⟨

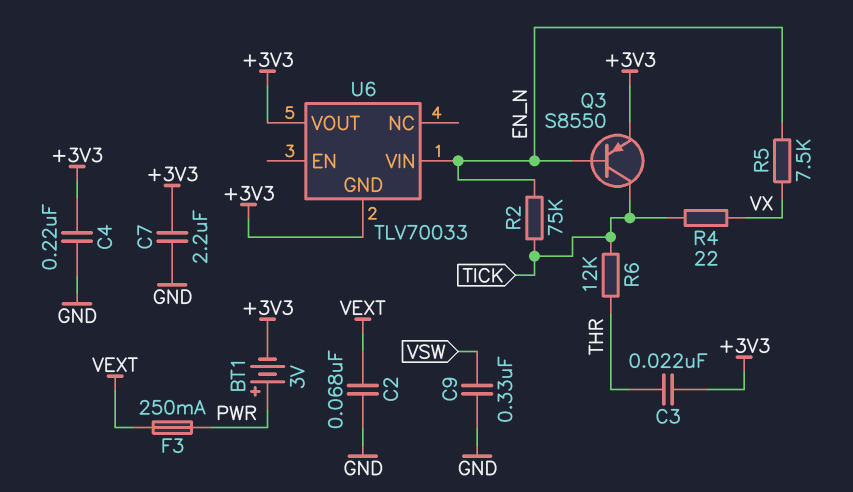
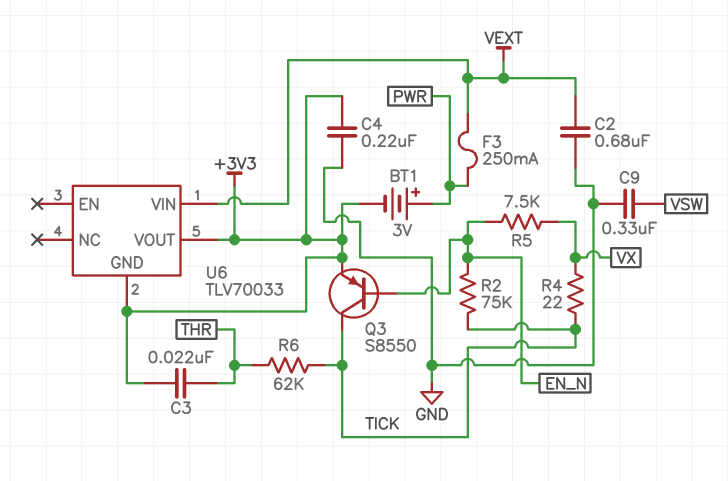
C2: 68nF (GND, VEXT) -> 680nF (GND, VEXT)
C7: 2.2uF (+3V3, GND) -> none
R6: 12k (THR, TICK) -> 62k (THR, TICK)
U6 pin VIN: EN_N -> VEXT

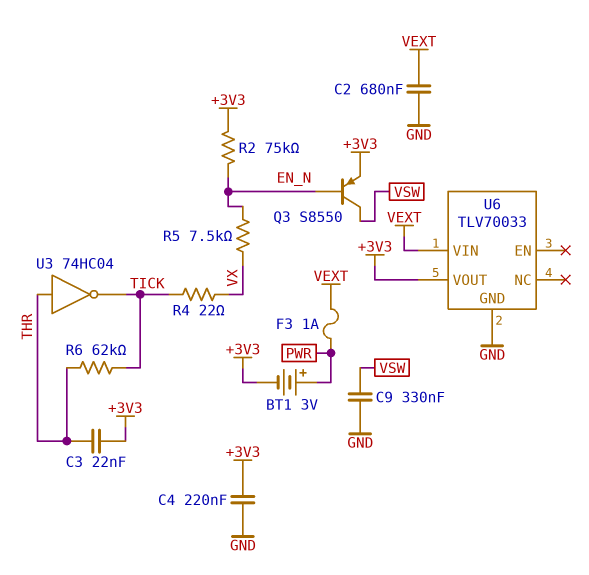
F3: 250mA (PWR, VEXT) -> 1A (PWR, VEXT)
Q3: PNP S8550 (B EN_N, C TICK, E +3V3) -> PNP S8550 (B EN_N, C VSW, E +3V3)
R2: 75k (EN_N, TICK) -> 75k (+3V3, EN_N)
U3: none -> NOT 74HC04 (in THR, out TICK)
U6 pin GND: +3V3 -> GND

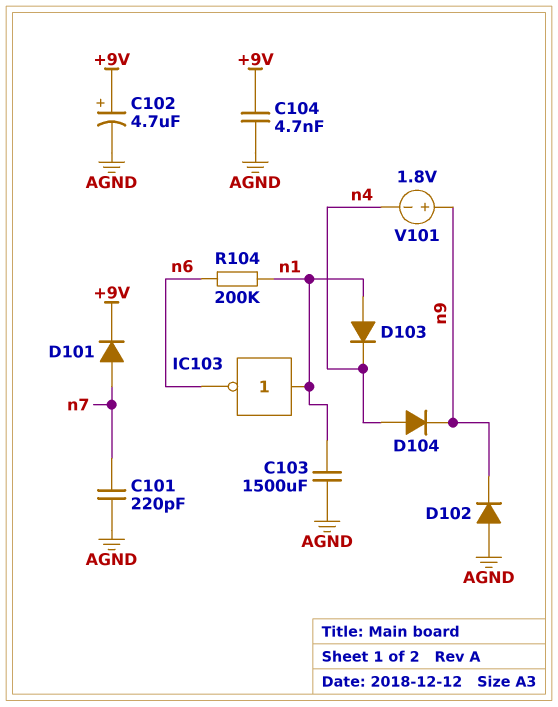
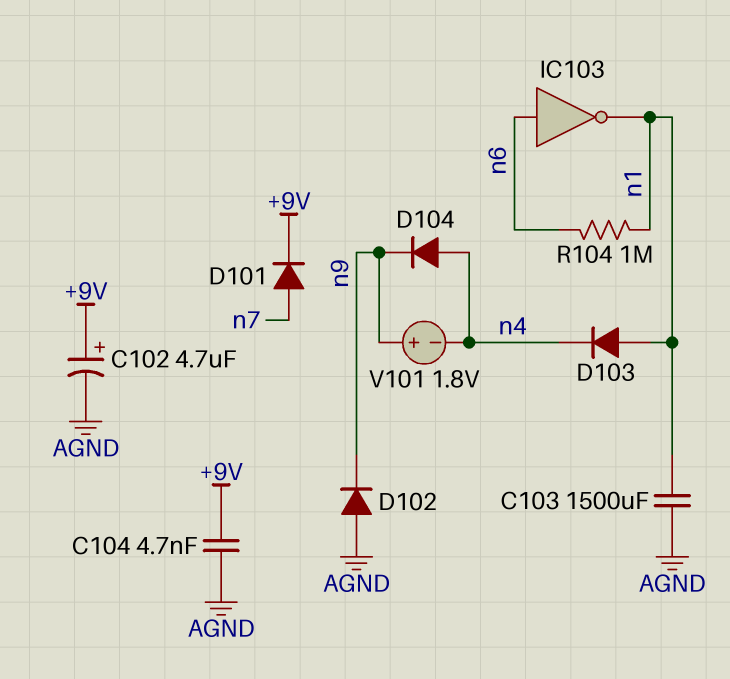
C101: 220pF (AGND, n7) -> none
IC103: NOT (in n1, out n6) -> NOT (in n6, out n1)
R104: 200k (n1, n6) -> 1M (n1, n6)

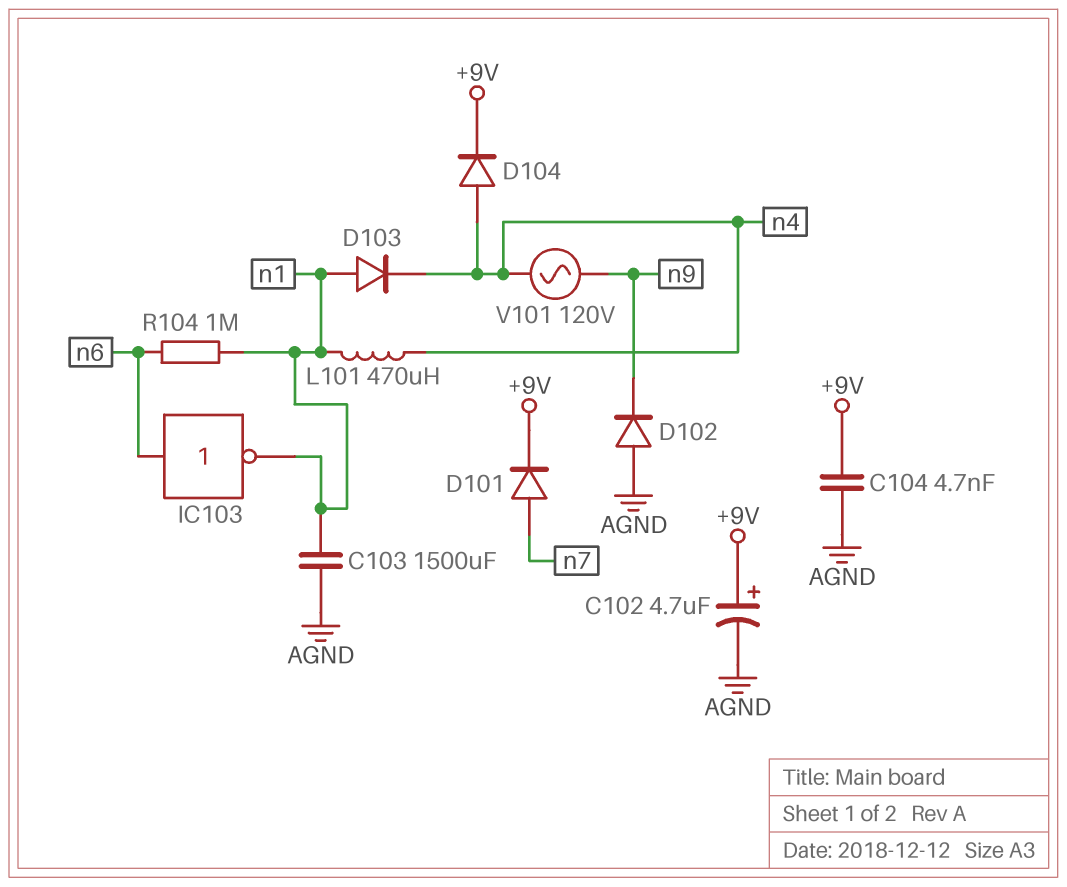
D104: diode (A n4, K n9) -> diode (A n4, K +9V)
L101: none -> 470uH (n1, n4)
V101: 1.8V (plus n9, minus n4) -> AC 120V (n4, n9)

⟩

Task requirements> The entries above are to be printed again word for word, with every picture removed.

Problem solution>
C2: 68nF (GND, VEXT) -> 680nF (GND, VEXT)
C7: 2.2uF (+3V3, GND) -> none
R6: 12k (THR, TICK) -> 62k (THR, TICK)
U6 pin VIN: EN_N -> VEXT

F3: 250mA (PWR, VEXT) -> 1A (PWR, VEXT)
Q3: PNP S8550 (B EN_N, C TICK, E +3V3) -> PNP S8550 (B EN_N, C VSW, E +3V3)
R2: 75k (EN_N, TICK) -> 75k (+3V3, EN_N)
U3: none -> NOT 74HC04 (in THR, out TICK)
U6 pin GND: +3V3 -> GND

C101: 220pF (AGND, n7) -> none
IC103: NOT (in n1, out n6) -> NOT (in n6, out n1)
R104: 200k (n1, n6) -> 1M (n1, n6)

D104: diode (A n4, K n9) -> diode (A n4, K +9V)
L101: none -> 470uH (n1, n4)
V101: 1.8V (plus n9, minus n4) -> AC 120V (n4, n9)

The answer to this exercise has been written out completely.